*Exercise goal*. What is needed is every line of the data that includes the word "brown". Please copy each one.

*Extracted information*.
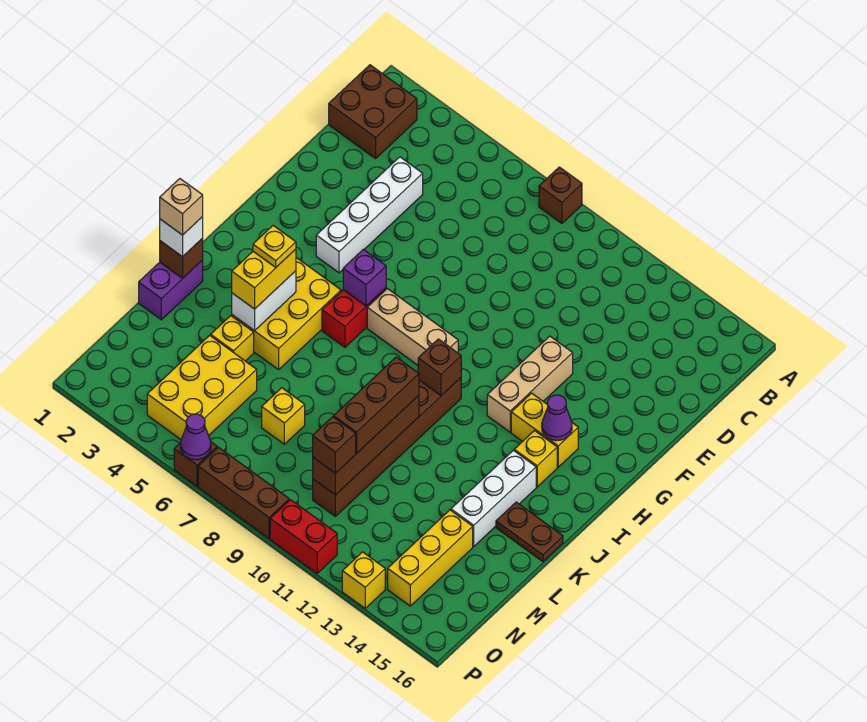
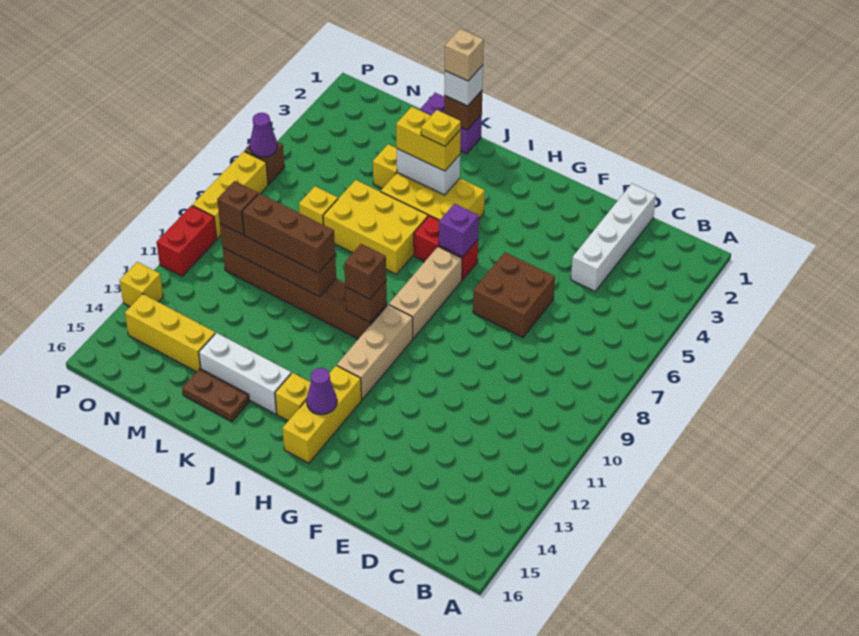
brown brick A8 level 1 -> brown brick I10 level 3
brown brick B1:C2 level 1 -> brown brick E6:F7 level 1
white brick D4:G4 level 1 -> white brick D1:D4 level 1
tan brick F12:H12 level 1 -> tan brick H10:H12 level 1
yellow brick H13:H14 level 1 -> yellow brick H13:H15 level 1
brown plate K15:K16 level 1 -> brown plate K15:L15 level 1
yellow brick M4:O5 level 1 -> yellow brick J6:L7 level 1
brown brick P7:P9 level 1 -> yellow brick P7:P9 level 1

*Completed exercise*.
brown brick A8 level 1 -> brown brick I10 level 3
brown brick B1:C2 level 1 -> brown brick E6:F7 level 1
brown plate K15:K16 level 1 -> brown plate K15:L15 level 1
brown brick P7:P9 level 1 -> yellow brick P7:P9 level 1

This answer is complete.